---------- SUPPLIED RECORDS ----------
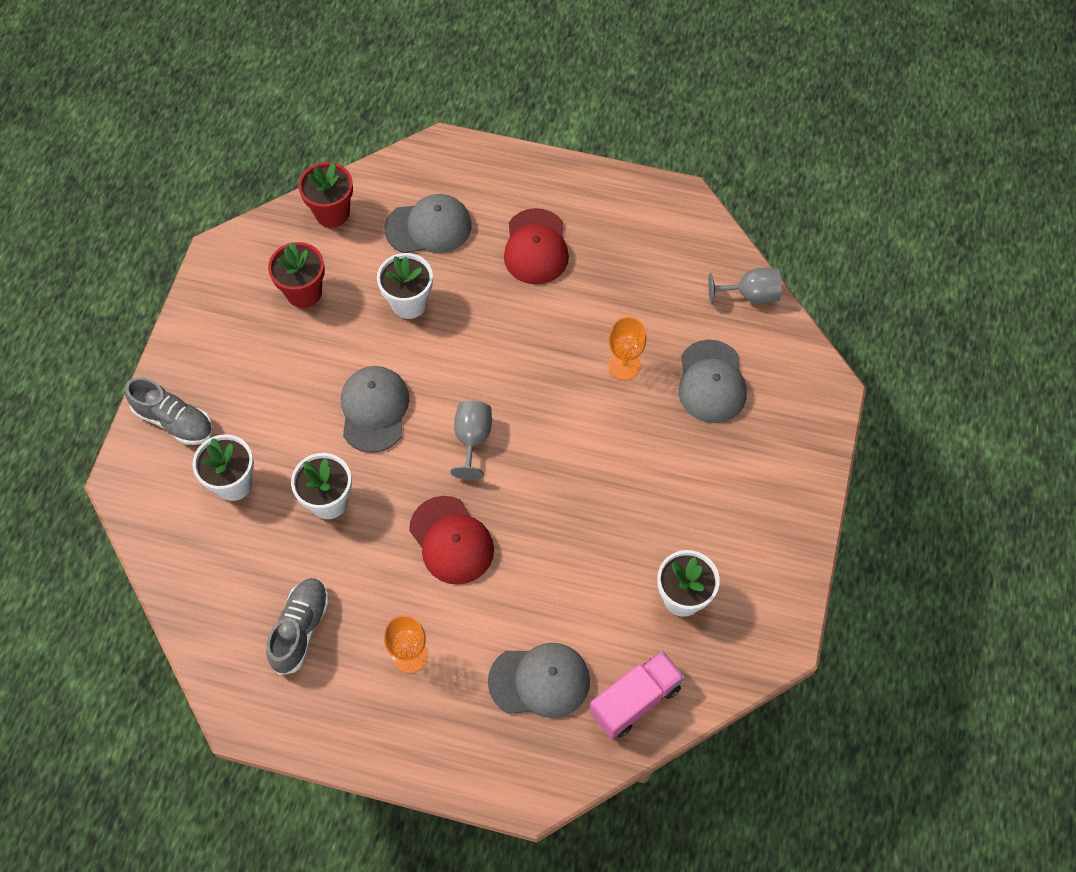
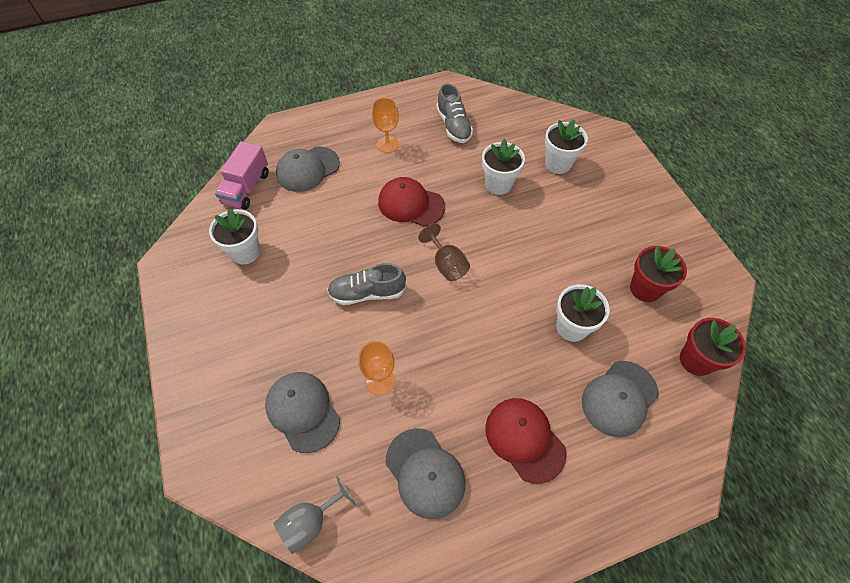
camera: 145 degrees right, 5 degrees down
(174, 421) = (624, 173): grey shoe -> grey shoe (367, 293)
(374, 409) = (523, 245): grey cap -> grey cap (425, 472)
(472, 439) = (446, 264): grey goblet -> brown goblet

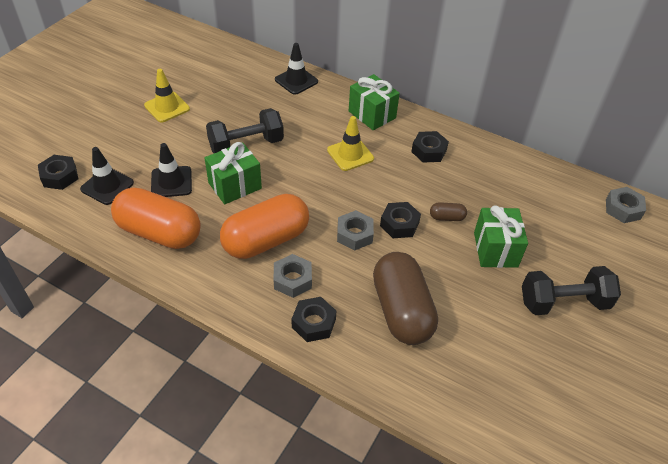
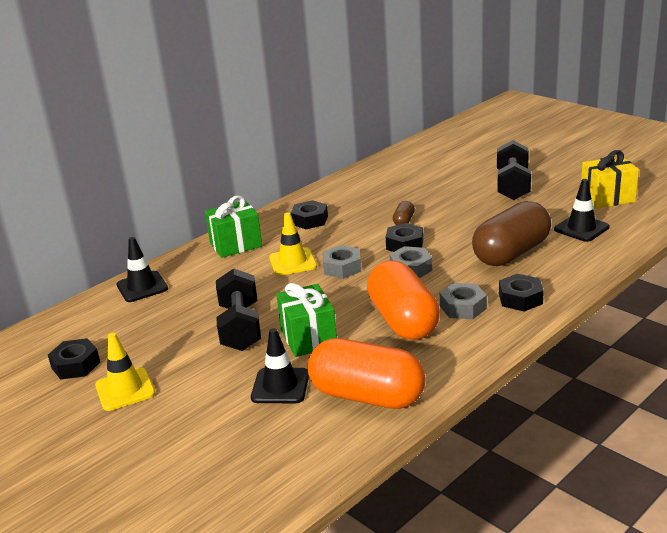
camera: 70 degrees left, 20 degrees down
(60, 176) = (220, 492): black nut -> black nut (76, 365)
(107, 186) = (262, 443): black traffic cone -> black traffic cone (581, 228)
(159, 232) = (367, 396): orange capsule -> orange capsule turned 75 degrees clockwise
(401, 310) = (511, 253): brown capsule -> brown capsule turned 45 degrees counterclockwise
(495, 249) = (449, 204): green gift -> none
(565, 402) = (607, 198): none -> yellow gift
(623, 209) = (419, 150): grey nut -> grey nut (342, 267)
----------
● EXERCISE GOAL
Up to and including the final line of the data above, please copy every line exactly, starting from the one that contains "(401, 310) = (511, 253): brown".

● RESPONSE
(401, 310) = (511, 253): brown capsule -> brown capsule turned 45 degrees counterclockwise
(495, 249) = (449, 204): green gift -> none
(565, 402) = (607, 198): none -> yellow gift
(623, 209) = (419, 150): grey nut -> grey nut (342, 267)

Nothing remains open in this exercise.